■ **The task**:
Starting at the line below holding "R1: 6.8k (VDD, W8) -> 6.8k (VDD, W3)" and stopping at the line holding "D5: zener 9.1V", print every line exactly, both ends included, and leave the rest out.

■ **Raw data**:
──────
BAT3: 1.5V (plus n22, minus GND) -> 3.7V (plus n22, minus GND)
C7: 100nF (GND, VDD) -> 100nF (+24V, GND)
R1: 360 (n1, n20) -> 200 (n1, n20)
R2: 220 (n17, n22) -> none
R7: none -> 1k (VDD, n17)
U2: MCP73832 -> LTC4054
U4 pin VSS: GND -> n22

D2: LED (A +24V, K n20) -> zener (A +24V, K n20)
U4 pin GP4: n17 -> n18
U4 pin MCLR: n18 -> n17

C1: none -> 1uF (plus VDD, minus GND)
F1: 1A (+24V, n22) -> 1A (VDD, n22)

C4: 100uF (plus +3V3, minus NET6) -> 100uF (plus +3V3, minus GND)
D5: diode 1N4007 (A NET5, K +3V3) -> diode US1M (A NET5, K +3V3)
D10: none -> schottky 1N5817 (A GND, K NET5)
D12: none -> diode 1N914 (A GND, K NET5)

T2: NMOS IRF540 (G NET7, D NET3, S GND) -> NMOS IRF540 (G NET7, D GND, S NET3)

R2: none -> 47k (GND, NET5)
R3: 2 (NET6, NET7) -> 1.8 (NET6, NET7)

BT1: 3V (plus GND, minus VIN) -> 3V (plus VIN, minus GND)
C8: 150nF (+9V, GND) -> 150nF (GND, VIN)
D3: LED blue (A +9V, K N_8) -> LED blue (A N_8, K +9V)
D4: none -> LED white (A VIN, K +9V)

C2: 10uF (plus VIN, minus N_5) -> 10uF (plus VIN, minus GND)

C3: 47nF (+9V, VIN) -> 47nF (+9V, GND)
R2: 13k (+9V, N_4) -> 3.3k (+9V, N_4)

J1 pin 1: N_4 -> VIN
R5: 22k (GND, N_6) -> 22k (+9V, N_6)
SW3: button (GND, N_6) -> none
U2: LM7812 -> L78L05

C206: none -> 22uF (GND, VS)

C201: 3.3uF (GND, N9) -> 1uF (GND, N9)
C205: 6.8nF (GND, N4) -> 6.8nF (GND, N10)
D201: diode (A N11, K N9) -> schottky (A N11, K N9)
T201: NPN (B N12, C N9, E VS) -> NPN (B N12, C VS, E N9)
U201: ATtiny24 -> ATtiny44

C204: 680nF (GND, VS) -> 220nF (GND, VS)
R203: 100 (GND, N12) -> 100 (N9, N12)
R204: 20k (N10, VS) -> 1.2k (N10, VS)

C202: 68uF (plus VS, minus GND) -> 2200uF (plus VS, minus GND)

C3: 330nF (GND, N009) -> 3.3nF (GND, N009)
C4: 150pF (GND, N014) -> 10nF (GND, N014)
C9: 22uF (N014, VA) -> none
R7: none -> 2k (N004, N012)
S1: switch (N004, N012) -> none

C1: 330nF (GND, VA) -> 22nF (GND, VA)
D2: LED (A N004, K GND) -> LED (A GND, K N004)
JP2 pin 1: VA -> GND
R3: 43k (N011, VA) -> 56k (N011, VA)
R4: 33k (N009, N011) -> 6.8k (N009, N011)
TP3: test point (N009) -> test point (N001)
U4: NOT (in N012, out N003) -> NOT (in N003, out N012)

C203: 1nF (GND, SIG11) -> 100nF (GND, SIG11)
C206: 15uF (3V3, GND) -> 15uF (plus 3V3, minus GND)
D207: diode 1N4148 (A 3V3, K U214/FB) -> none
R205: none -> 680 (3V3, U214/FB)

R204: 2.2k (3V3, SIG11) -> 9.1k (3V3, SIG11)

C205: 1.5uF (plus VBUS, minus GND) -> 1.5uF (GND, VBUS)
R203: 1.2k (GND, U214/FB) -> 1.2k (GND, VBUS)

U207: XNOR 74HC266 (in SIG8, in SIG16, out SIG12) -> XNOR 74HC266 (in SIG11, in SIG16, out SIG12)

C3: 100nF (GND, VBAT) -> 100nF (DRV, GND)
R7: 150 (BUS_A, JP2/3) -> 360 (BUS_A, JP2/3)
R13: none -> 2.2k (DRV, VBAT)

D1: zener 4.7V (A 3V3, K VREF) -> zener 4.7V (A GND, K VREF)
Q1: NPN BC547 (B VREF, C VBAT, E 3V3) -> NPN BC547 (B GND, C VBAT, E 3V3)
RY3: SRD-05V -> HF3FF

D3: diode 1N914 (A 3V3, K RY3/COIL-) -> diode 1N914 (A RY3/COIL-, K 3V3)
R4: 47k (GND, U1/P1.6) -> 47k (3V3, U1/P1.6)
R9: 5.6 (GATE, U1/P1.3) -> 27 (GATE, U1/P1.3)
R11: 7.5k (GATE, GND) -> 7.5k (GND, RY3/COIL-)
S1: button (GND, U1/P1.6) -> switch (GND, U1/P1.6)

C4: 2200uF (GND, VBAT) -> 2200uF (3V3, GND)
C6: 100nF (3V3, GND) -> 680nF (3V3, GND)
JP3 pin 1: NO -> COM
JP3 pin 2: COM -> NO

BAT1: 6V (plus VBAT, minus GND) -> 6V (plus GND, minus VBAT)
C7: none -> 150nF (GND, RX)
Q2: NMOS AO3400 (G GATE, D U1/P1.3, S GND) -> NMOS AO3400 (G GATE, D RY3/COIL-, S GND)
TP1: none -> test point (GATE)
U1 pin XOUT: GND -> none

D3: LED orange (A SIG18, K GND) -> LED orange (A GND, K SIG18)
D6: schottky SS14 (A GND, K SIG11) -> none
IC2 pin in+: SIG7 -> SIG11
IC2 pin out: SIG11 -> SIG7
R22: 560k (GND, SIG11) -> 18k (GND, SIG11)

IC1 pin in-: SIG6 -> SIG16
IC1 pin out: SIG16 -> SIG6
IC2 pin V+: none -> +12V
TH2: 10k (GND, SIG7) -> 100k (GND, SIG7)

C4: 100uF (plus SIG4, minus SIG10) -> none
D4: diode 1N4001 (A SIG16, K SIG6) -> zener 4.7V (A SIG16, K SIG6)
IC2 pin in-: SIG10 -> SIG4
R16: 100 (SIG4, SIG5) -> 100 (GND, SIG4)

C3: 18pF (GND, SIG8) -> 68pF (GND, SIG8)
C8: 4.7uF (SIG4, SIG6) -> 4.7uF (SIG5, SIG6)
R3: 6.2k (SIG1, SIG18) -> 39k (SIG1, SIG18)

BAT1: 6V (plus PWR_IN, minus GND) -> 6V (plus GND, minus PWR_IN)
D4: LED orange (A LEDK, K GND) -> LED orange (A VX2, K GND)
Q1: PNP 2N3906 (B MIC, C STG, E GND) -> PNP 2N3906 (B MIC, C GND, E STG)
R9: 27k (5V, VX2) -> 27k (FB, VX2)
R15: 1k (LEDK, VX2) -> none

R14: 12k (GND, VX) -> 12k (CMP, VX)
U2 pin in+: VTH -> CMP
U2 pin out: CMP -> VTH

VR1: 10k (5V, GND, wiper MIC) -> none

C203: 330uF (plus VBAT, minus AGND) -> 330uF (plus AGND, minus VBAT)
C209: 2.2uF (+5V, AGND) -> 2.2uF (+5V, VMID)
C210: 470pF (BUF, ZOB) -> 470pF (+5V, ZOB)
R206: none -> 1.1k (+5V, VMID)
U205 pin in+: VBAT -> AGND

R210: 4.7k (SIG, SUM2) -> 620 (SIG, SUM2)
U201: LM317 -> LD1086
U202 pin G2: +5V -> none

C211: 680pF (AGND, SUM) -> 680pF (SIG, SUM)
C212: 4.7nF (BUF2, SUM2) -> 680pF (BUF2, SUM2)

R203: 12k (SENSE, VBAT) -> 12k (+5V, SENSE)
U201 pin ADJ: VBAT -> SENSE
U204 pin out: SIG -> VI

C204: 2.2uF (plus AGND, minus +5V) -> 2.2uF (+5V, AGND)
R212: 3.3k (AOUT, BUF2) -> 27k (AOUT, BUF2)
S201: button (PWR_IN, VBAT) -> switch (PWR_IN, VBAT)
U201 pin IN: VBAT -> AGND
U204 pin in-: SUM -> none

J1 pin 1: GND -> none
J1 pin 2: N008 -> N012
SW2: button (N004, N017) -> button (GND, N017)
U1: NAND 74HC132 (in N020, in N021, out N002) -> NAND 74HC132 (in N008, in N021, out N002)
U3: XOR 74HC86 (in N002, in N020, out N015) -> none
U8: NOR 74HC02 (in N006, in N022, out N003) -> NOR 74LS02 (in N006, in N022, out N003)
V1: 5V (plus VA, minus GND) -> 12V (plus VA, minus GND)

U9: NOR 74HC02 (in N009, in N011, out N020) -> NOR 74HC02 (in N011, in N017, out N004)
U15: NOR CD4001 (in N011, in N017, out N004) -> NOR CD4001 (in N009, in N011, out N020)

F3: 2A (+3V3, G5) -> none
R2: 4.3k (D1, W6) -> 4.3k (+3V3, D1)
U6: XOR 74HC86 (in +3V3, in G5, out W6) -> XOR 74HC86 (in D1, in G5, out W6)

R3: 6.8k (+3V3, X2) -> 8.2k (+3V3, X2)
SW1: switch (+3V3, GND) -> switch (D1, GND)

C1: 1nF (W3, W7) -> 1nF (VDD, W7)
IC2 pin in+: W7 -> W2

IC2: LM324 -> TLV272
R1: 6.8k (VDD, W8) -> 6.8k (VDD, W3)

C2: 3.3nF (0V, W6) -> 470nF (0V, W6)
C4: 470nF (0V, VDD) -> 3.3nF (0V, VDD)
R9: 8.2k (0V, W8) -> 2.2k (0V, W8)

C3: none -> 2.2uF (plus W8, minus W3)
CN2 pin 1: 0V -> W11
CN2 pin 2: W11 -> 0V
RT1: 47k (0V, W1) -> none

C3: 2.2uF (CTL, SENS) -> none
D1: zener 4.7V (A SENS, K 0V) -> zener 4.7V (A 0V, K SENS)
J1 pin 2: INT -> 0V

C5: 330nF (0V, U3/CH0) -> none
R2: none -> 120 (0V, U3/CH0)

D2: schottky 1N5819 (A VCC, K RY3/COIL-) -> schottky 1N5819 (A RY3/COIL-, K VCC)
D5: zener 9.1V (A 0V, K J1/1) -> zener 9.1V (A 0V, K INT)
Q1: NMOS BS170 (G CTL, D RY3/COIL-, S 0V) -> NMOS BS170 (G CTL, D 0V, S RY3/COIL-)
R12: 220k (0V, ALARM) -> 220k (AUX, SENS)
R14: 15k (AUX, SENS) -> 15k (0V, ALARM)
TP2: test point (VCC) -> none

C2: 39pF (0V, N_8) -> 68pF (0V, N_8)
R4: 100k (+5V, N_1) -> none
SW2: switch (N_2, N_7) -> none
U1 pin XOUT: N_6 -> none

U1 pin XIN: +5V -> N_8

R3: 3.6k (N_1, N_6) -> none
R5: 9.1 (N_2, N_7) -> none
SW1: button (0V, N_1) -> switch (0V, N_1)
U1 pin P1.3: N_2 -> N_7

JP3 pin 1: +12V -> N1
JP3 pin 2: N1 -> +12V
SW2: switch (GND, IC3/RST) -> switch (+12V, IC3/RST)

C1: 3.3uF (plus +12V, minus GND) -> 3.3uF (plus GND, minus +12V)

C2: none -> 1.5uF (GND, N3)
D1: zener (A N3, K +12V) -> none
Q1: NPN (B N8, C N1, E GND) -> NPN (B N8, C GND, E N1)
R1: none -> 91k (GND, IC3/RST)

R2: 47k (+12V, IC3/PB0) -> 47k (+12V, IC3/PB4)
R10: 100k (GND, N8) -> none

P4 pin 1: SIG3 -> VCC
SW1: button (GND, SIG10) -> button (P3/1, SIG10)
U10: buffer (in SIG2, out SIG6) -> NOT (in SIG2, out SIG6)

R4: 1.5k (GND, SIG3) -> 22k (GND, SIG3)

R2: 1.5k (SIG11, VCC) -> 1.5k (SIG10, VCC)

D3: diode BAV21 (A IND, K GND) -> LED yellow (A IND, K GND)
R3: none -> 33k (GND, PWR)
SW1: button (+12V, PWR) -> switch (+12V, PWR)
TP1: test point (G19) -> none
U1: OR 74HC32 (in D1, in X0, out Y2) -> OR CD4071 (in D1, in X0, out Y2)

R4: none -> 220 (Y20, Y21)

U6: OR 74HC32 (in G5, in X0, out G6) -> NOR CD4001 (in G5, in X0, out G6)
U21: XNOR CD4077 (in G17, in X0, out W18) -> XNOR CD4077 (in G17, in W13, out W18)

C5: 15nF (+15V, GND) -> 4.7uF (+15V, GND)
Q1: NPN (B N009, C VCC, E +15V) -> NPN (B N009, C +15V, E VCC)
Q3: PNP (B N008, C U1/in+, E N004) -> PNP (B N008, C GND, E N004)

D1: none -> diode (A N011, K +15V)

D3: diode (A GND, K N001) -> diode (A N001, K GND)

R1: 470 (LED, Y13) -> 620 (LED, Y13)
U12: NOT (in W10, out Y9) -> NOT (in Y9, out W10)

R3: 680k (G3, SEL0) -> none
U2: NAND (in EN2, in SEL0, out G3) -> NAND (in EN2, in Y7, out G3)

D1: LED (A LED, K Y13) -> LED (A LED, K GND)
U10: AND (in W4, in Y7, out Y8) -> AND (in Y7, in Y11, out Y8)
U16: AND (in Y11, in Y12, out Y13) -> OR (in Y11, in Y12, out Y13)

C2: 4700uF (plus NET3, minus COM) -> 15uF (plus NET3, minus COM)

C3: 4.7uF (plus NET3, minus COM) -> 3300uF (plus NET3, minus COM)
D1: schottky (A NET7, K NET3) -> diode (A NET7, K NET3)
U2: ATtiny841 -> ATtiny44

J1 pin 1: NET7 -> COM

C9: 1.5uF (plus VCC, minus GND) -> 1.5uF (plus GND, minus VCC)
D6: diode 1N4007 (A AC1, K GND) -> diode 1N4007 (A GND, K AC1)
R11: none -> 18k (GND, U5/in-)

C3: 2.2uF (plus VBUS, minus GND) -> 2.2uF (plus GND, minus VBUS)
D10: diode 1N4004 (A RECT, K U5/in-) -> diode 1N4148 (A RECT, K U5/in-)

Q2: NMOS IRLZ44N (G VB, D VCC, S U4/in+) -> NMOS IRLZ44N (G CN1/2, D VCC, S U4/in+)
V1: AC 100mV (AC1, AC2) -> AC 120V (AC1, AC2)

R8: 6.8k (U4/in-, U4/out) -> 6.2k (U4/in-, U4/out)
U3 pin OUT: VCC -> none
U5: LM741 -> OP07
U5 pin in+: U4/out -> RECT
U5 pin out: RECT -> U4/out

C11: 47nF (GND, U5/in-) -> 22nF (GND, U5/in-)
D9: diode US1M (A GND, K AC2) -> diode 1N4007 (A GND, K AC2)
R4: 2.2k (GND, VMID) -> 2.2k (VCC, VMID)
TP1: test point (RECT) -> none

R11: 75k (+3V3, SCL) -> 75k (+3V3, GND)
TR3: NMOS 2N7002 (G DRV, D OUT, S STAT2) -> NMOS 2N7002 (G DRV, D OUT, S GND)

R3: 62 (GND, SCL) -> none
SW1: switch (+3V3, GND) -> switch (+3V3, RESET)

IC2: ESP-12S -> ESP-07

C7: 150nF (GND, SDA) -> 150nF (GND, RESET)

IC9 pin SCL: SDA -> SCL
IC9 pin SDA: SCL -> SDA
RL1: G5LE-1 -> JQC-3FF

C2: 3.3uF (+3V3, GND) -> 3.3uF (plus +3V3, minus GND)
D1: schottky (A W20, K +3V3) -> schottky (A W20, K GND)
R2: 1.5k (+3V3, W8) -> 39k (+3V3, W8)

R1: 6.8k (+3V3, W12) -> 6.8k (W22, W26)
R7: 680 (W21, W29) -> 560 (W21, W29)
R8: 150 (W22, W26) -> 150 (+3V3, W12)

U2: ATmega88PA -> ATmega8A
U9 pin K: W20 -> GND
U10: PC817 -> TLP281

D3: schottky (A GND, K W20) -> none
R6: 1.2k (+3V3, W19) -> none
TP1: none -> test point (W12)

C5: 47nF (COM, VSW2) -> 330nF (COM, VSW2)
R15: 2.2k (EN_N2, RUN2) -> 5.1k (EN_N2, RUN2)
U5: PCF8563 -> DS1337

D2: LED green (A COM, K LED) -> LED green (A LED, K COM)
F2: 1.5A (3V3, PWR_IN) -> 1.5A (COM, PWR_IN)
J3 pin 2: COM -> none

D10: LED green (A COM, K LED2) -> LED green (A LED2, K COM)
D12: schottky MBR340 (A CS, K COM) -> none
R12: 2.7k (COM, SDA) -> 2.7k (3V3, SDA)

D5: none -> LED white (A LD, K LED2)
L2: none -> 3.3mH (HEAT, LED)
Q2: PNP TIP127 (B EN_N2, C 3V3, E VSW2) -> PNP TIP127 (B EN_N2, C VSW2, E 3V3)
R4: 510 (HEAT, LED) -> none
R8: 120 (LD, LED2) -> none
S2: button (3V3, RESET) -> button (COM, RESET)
──────
■ **Answer below**:
R1: 6.8k (VDD, W8) -> 6.8k (VDD, W3)

C2: 3.3nF (0V, W6) -> 470nF (0V, W6)
C4: 470nF (0V, VDD) -> 3.3nF (0V, VDD)
R9: 8.2k (0V, W8) -> 2.2k (0V, W8)

C3: none -> 2.2uF (plus W8, minus W3)
CN2 pin 1: 0V -> W11
CN2 pin 2: W11 -> 0V
RT1: 47k (0V, W1) -> none

C3: 2.2uF (CTL, SENS) -> none
D1: zener 4.7V (A SENS, K 0V) -> zener 4.7V (A 0V, K SENS)
J1 pin 2: INT -> 0V

C5: 330nF (0V, U3/CH0) -> none
R2: none -> 120 (0V, U3/CH0)

D2: schottky 1N5819 (A VCC, K RY3/COIL-) -> schottky 1N5819 (A RY3/COIL-, K VCC)
D5: zener 9.1V (A 0V, K J1/1) -> zener 9.1V (A 0V, K INT)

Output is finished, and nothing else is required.